### Job
Please copy out every line of the listing below in which the word "turquoise" appears.

### Input

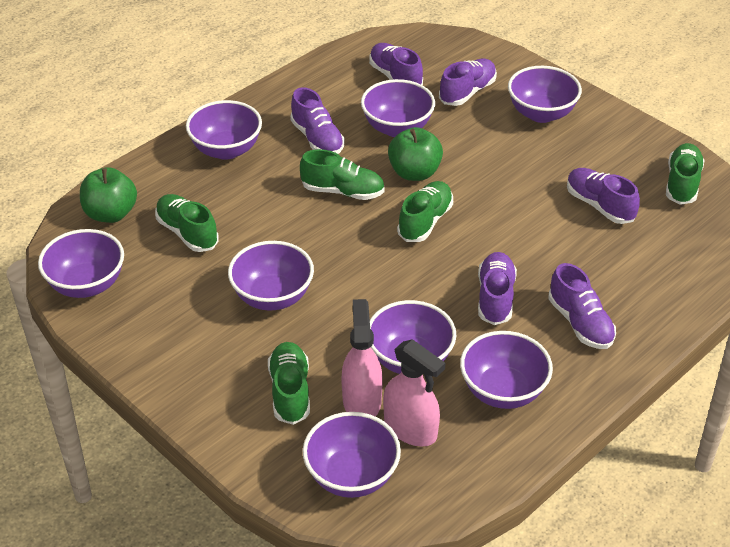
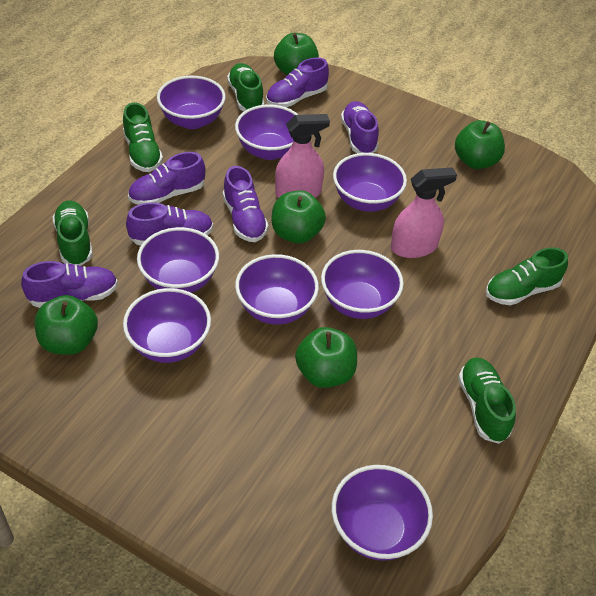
green apple: [80,167,137,223] [388,127,443,181] = 2 -> [34,295,98,355] [272,190,326,243] [274,33,319,75] [295,327,357,388] [455,120,505,169] = 5

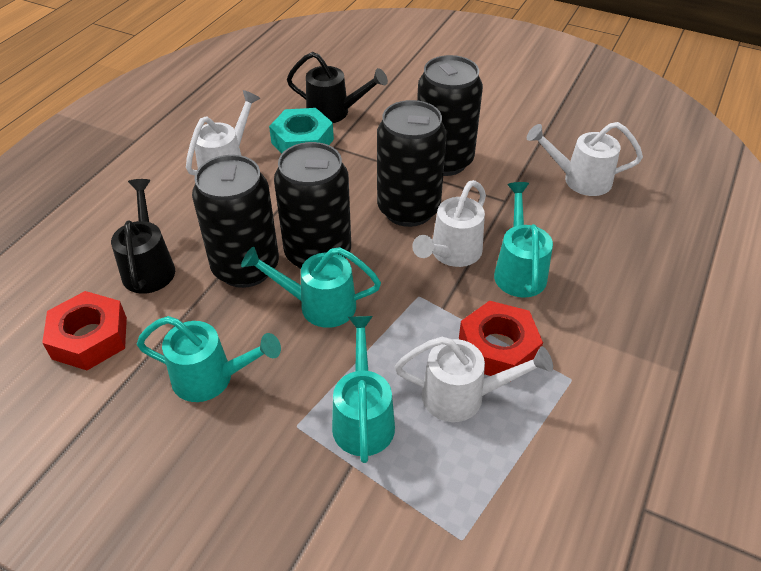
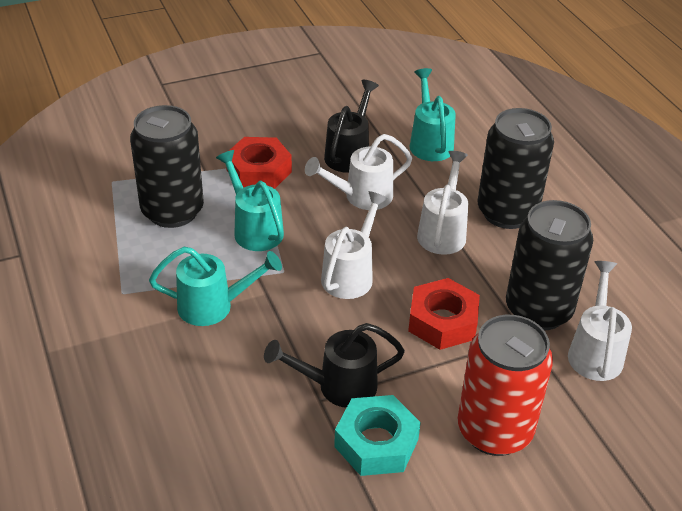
black can: [192,155,279,288] [274,142,351,269] [377,100,447,227] [417,55,483,176] = 4 -> [130,105,204,228] [478,108,554,229] [506,200,593,331] = 3
red can: none = 0 -> [457,315,553,456] = 1
turquoise watering can: [137,316,281,402] [241,247,381,328] [332,316,395,463] [494,182,553,298] = 4 -> [149,246,282,326] [216,150,284,251] [410,68,456,161] = 3

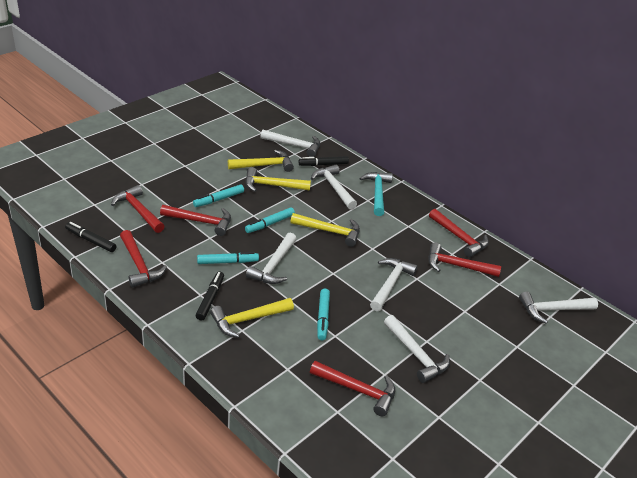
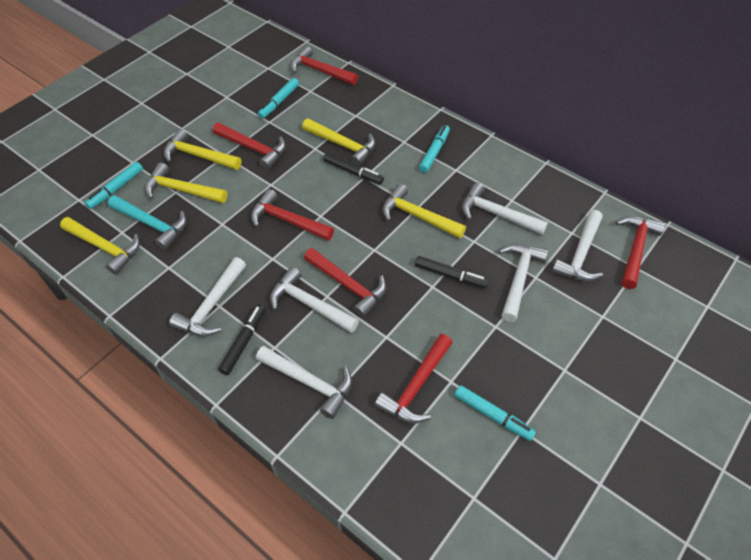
yellow hammer: [210,298,294,338] [228,150,294,172] [245,167,311,192] [290,213,360,247] = 4 -> [60,217,140,275] [145,162,227,203] [164,129,241,170] [302,118,376,166] [382,184,466,238] = 5

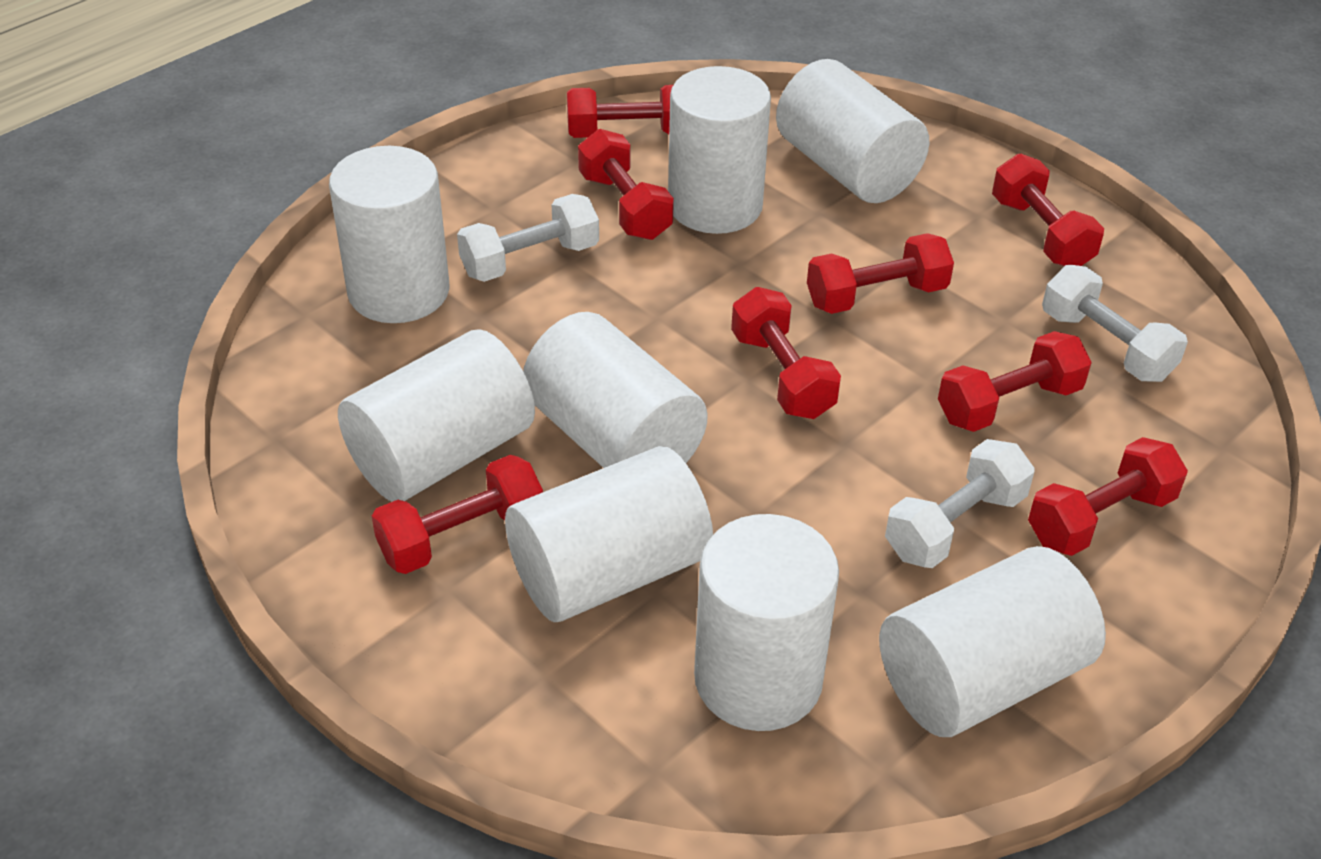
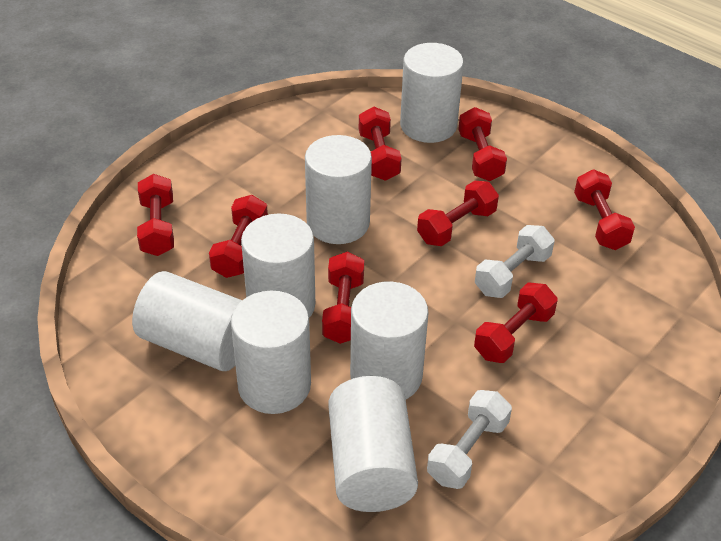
white cylinder: [329,146,450,323] [338,329,535,502] [505,446,713,622] [523,312,708,468] [668,66,771,234] [694,514,839,731] [776,59,930,203] [879,546,1106,737] = 8 -> [132,271,242,371] [231,291,311,414] [241,214,315,318] [305,135,372,244] [328,376,418,512] [350,282,429,399] [400,43,464,143] = 7
white dumbbell: [457,194,599,282] [885,439,1035,568] [1042,265,1188,382] = 3 -> [427,390,512,489] [475,225,555,298] = 2

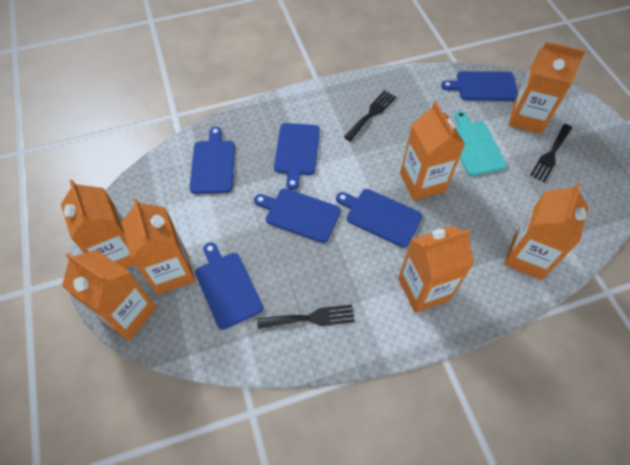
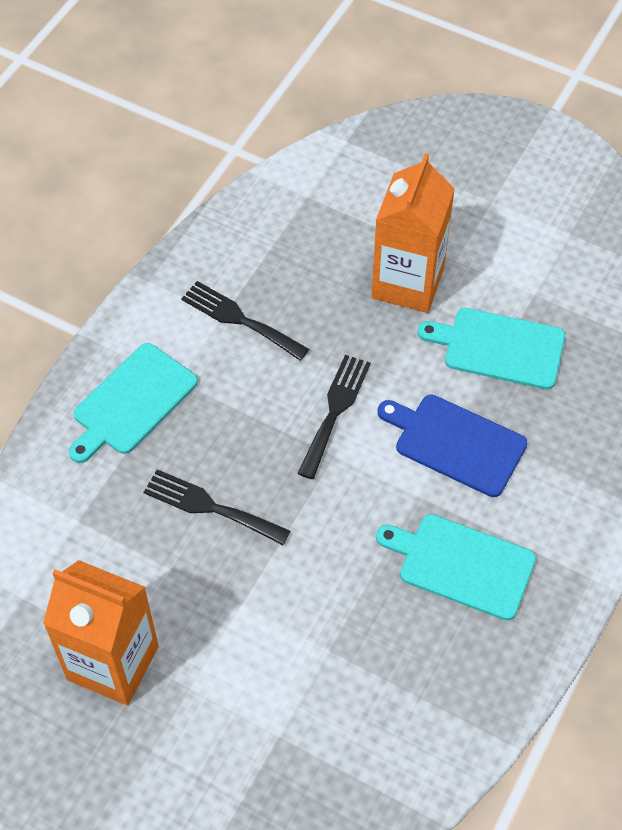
blue cutting board: [189,127,235,194] [195,242,263,330] [254,188,341,243] [274,123,320,190] [336,189,423,247] [441,71,518,101] = 6 -> [377,395,527,497] = 1
orange carton: [61,180,135,269] [62,250,157,340] [121,198,195,295] [398,226,474,313] [400,101,465,201] [504,183,589,280] [509,42,585,134] = 7 -> [43,560,159,706] [371,153,455,313] = 2
turquoise cutting board: [454,111,507,176] = 1 -> [69,343,198,463] [376,514,536,620] [418,308,565,389] = 3

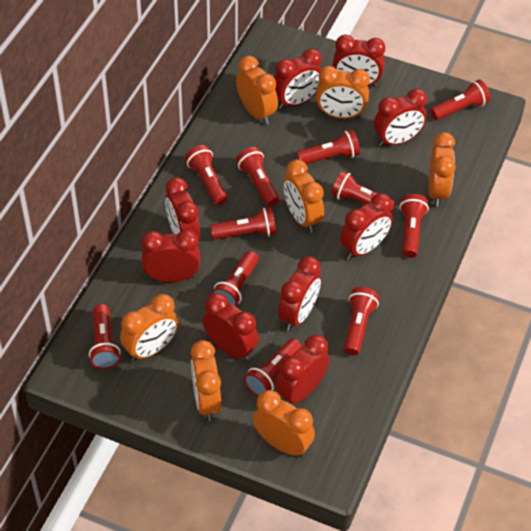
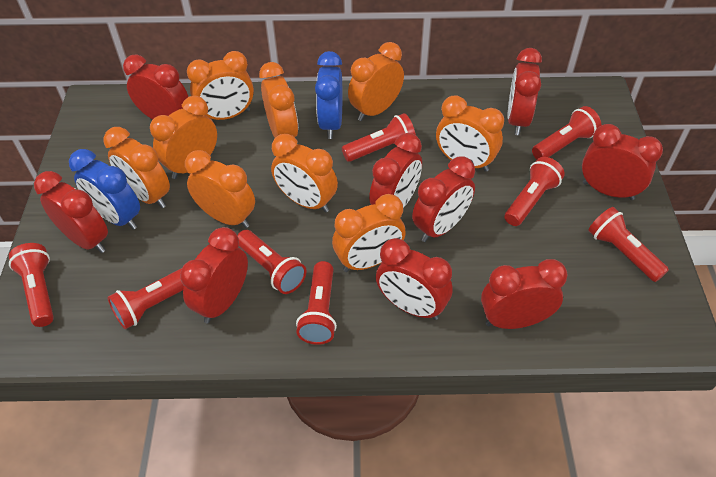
blue clock: none = 0 -> [69,149,140,230] [315,51,342,139] = 2
orange clock: [120,294,179,361] [191,340,221,421] [236,56,278,125] [253,390,315,457] [283,160,324,233] [316,66,370,119] [428,132,456,207] = 7 -> [104,127,170,208] [150,96,217,179] [185,150,255,228] [187,51,254,120] [259,62,298,138] [271,134,338,213] [332,194,406,272] [348,42,404,121] [436,95,504,172] = 9
red flashlight: [89,304,121,369] [185,145,227,205] [210,208,277,240] [212,251,259,307] [236,147,279,207] [244,338,302,396] [296,130,360,164] [331,171,396,213] [344,287,379,355] [400,194,429,258] [430,79,490,120] = 11 -> [9,243,54,327] [107,268,184,329] [237,230,307,294] [296,261,337,345] [342,113,416,162] [505,157,565,226] [532,106,601,159] [588,207,669,282] = 8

### Response to the task
turquoise watering can: [137,316,281,402] [241,247,381,328] [332,316,395,463] [494,182,553,298] = 4 -> [149,246,282,326] [216,150,284,251] [410,68,456,161] = 3
turquoise cutting board: [454,111,507,176] = 1 -> [69,343,198,463] [376,514,536,620] [418,308,565,389] = 3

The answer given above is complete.